Work request
Search the entries for the word "truck". Copy every line that holds it.

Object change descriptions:
::::::::

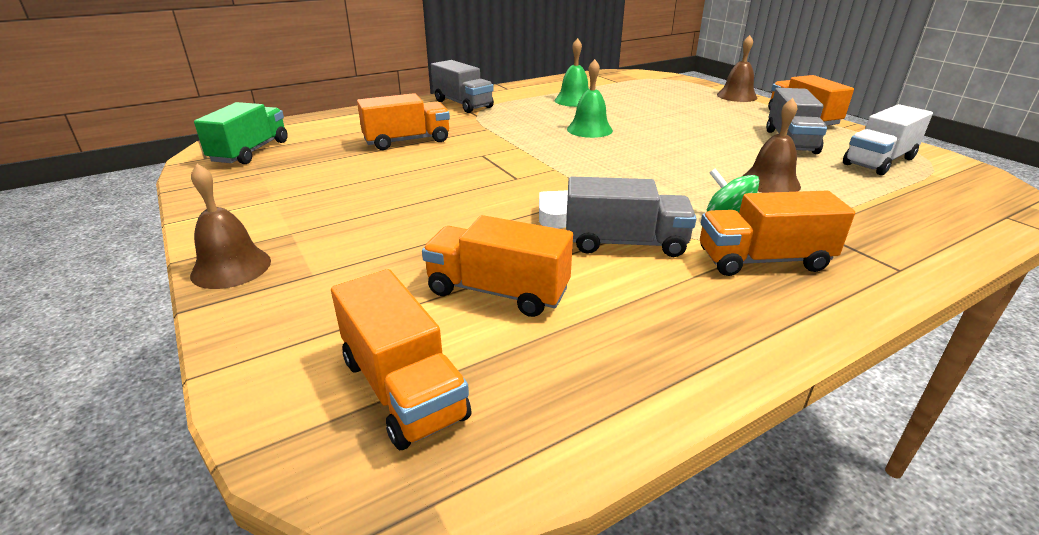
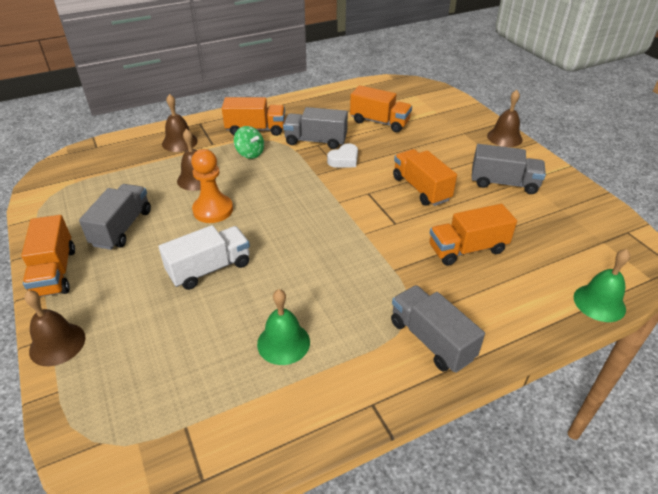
camera: 175 degrees left, 10 degrees up
(250, 152) = (598, 239): green truck -> none
(310, 195) = (504, 183): none -> grey truck
(403, 388) = (408, 97): orange truck -> orange truck (421, 189)
(589, 129) = (291, 261): green bell -> green bell (599, 303)
(708, 156) = (213, 210): none -> orange pawn
(876, 229) = (179, 142): none -> brown bell
(879, 161) = (89, 197): white truck -> white truck (209, 269)

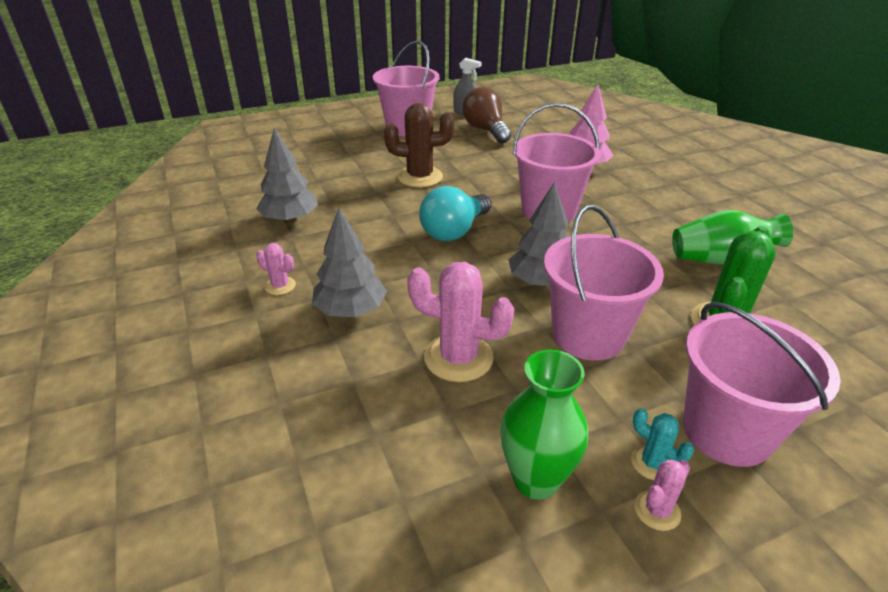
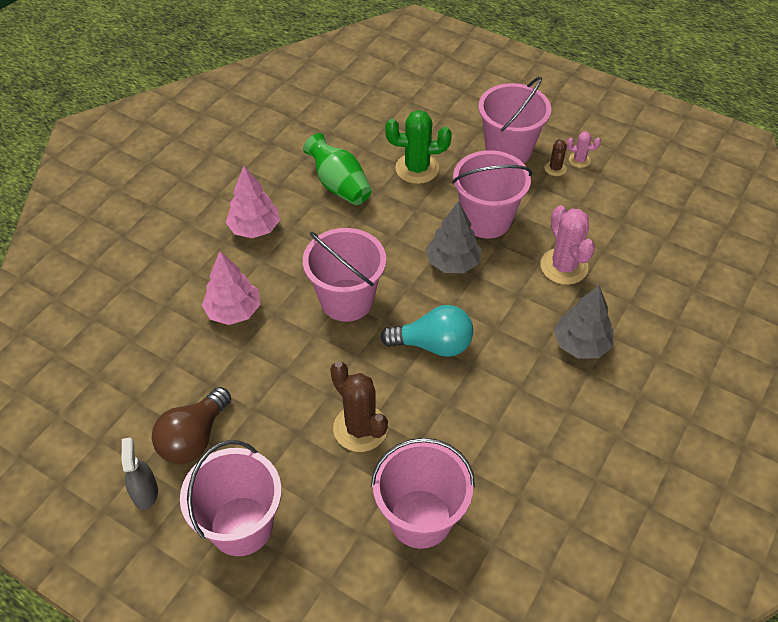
camera: 125 degrees left, 15 degrees up
(280, 286) = (601, 405): pink cactus -> none
(290, 219) = (523, 476): grey tree -> none
(327, 173) = (420, 518): none -> pink bucket
(535, 480) = (606, 201): green vase -> none
(652, 463) = (555, 168): turquoise cactus -> brown cactus
(679, 198) = (254, 228): none -> pink tree

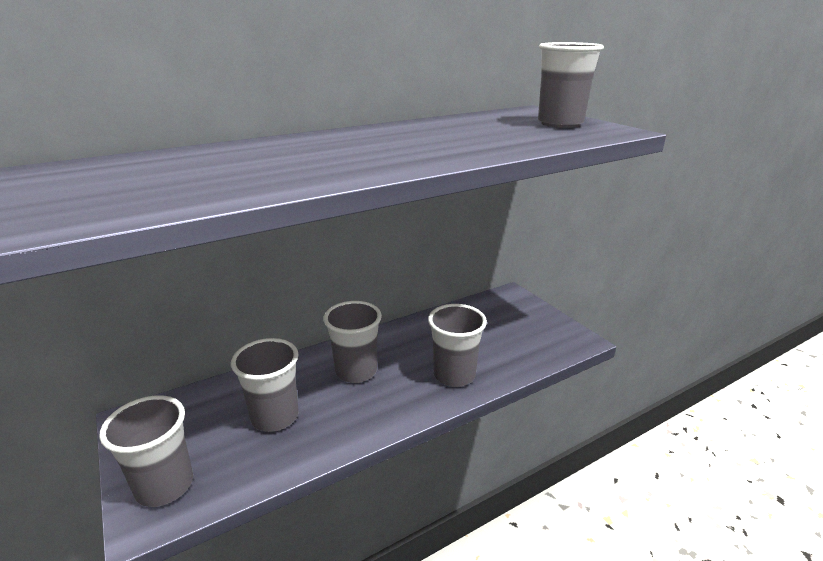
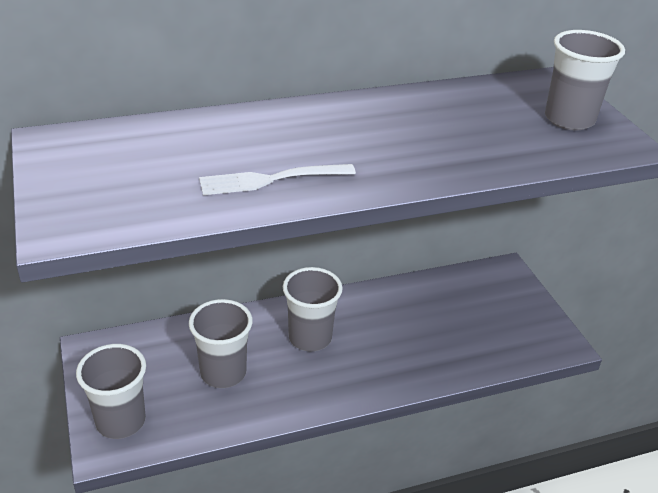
camera: 10 degrees right, 10 degrees up
(300, 171) = (272, 179): none -> white fork
(454, 375) = (410, 361): grey cup -> none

::::::::

Final answer
(250, 152) = (598, 239): green truck -> none
(310, 195) = (504, 183): none -> grey truck
(403, 388) = (408, 97): orange truck -> orange truck (421, 189)
(879, 161) = (89, 197): white truck -> white truck (209, 269)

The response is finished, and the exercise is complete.